Scan the records beneath this line for the line holding "(536, 303) = (539, 388): blue" and the line holding "(606, 121) = (798, 256): none", then transcribe exactly those two and all lines between.

─── RAW DATA ───

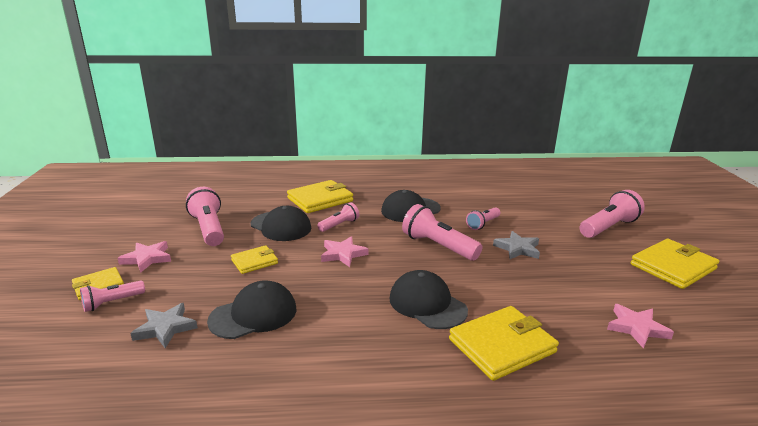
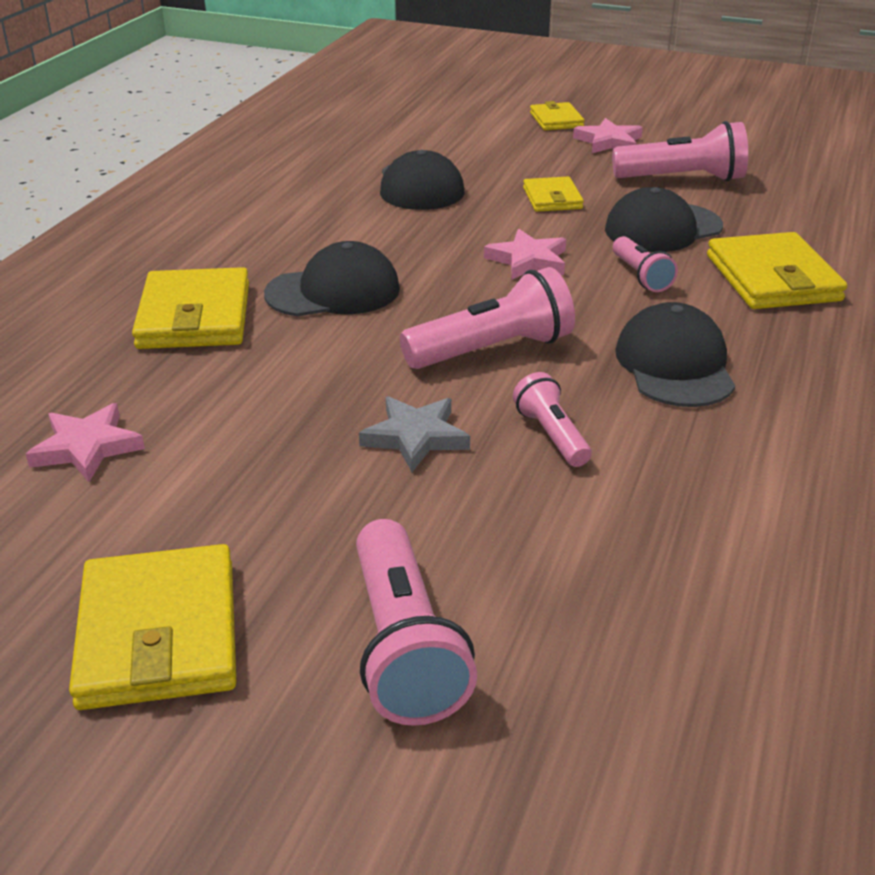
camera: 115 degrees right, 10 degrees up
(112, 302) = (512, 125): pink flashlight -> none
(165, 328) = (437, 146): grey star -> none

───
─── RAW DATA ───

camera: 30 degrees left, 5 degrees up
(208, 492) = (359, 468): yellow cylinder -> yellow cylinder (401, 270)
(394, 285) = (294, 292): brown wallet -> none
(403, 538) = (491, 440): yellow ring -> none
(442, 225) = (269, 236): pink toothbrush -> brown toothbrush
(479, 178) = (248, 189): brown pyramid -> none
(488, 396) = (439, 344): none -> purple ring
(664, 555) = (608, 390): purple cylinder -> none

───
─── RAW DATA ───

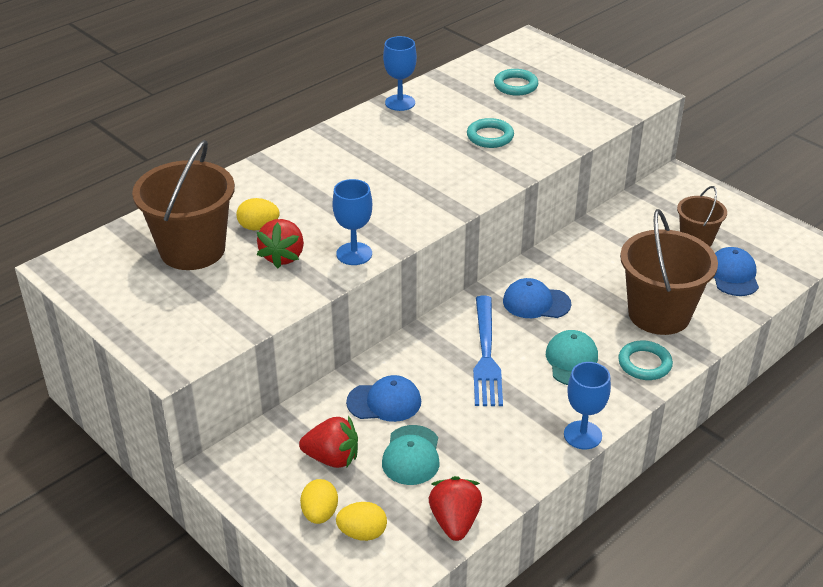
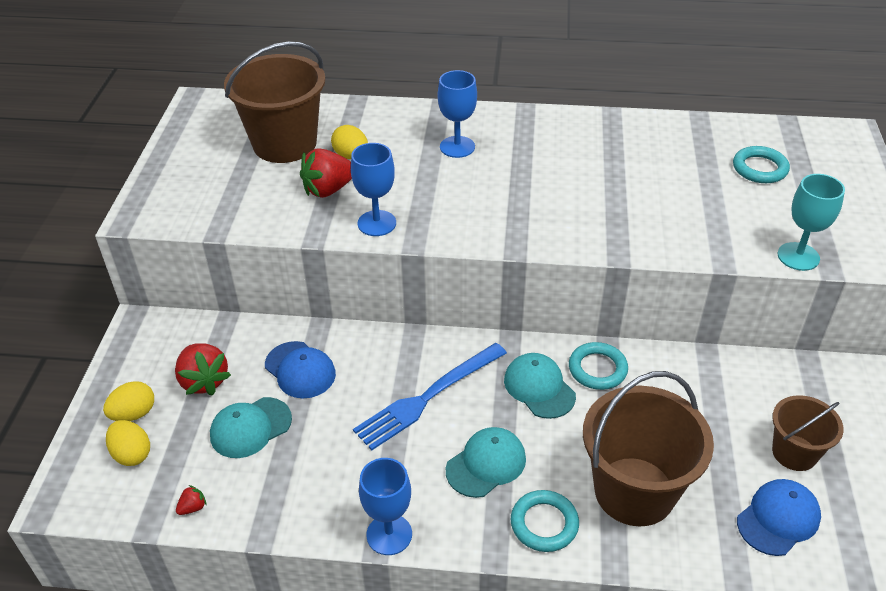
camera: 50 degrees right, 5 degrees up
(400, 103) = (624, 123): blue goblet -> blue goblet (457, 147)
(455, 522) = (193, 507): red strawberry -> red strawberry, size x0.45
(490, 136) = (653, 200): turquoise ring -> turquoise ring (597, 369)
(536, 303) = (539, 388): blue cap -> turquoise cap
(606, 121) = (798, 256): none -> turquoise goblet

───

◆ OUTPUT OF THE EXERCISE
(536, 303) = (539, 388): blue cap -> turquoise cap
(606, 121) = (798, 256): none -> turquoise goblet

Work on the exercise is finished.